Supplied entries: Begin
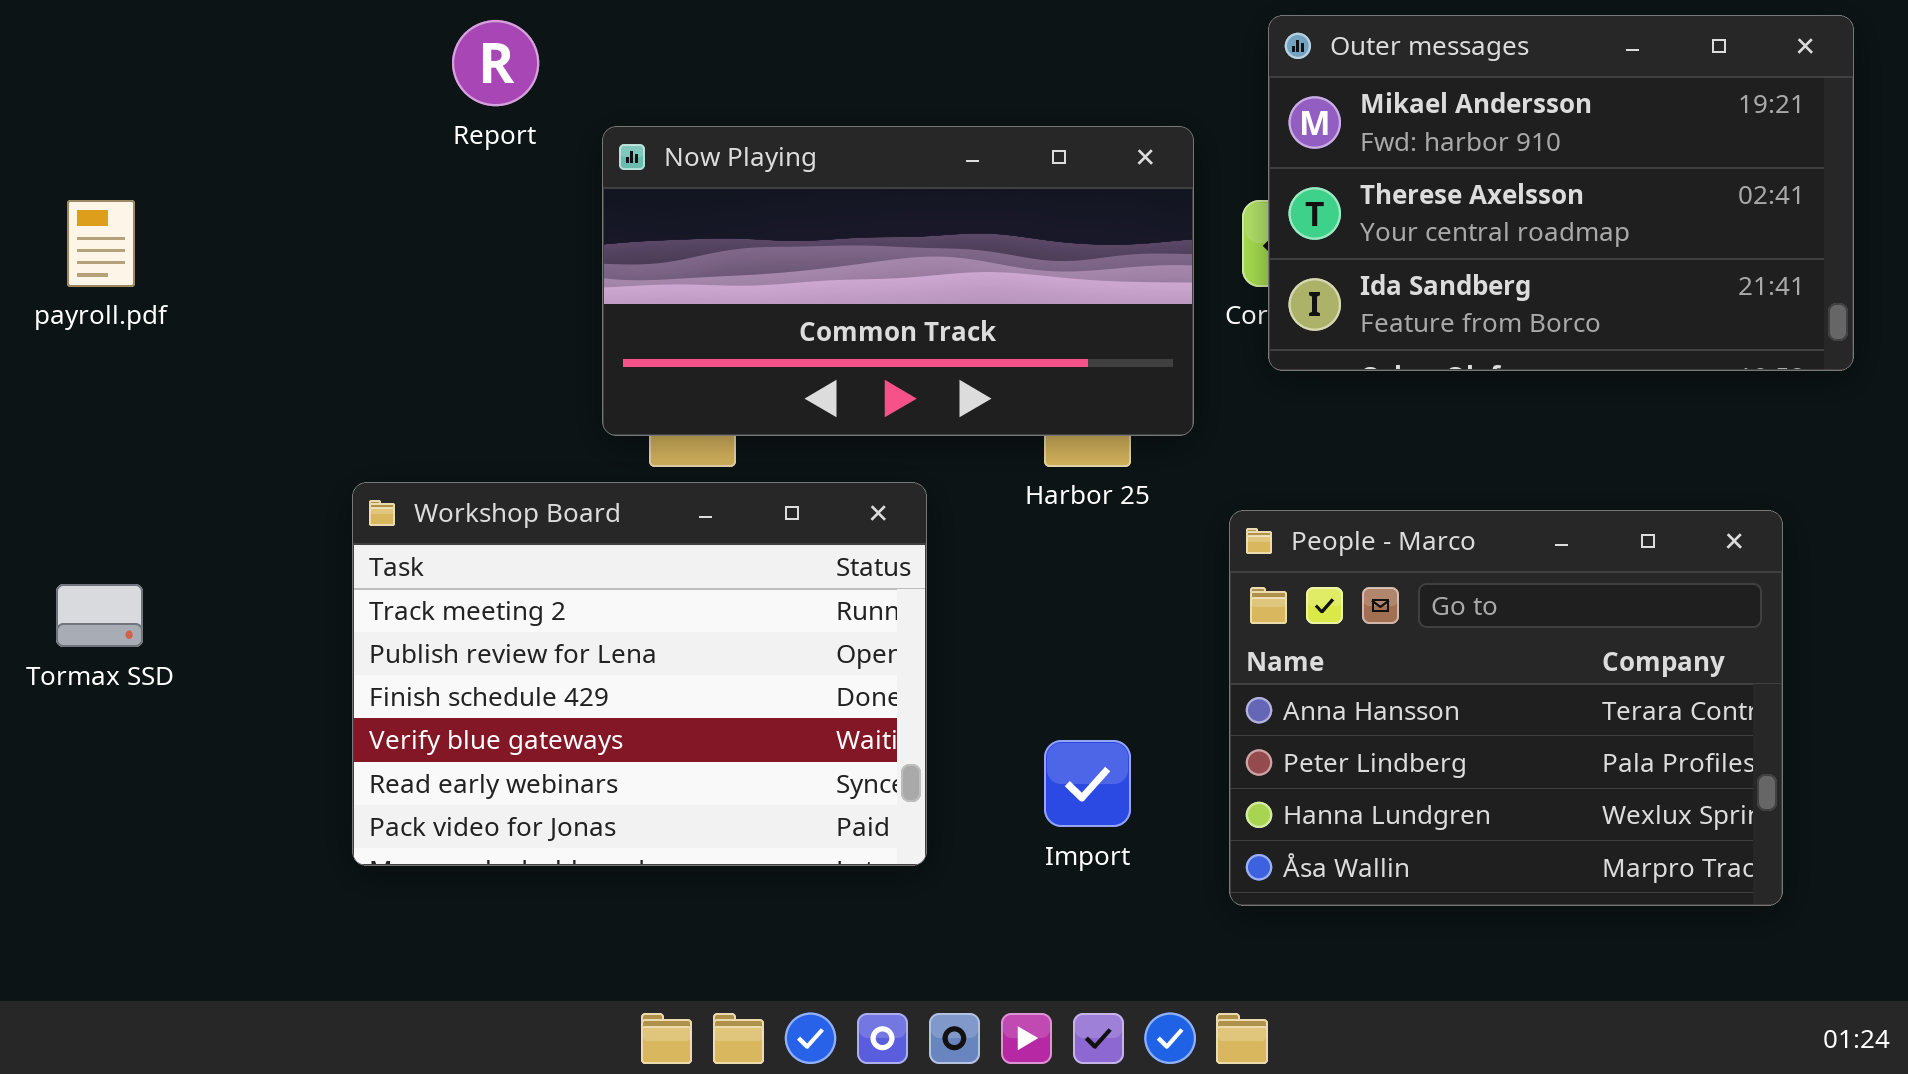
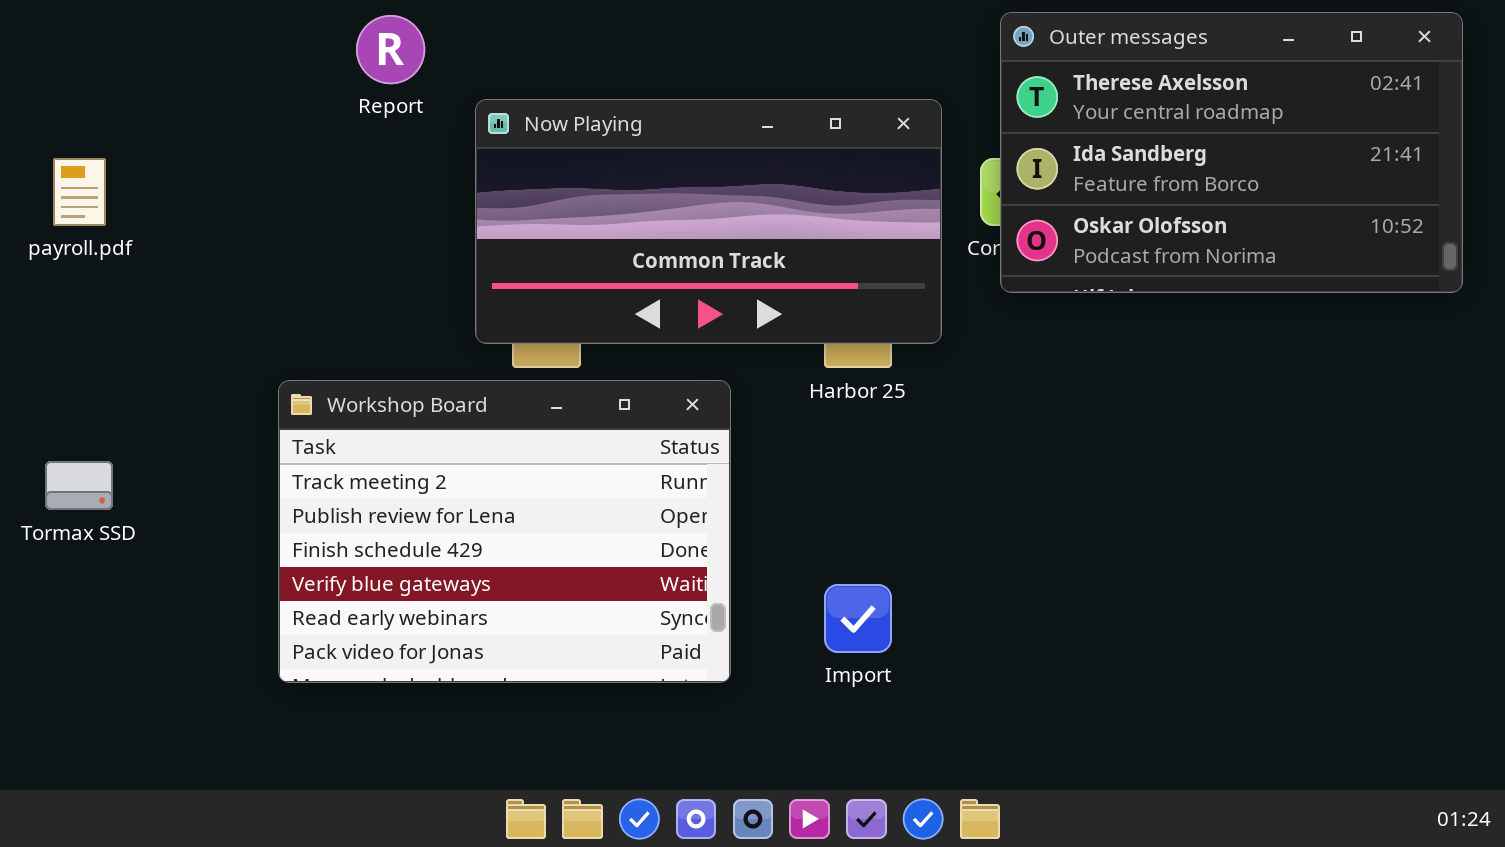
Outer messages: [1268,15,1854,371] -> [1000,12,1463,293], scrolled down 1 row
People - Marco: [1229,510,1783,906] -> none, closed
Supplied entries: End
Supplied entries: Begin
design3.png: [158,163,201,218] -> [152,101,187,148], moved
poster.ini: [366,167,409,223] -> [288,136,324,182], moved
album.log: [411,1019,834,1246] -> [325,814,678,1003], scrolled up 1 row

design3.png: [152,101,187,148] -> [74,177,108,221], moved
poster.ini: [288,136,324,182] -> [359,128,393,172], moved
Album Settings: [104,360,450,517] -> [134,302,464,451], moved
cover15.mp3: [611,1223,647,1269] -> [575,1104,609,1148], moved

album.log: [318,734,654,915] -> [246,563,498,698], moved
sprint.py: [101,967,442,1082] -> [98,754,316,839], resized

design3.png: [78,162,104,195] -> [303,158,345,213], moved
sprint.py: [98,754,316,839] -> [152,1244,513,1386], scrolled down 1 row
Supplied entries: End
_Try it_
Look back over the material above and state how many lines hold the word "scrolled". Write the number and nothing else.

_Response to this task_
3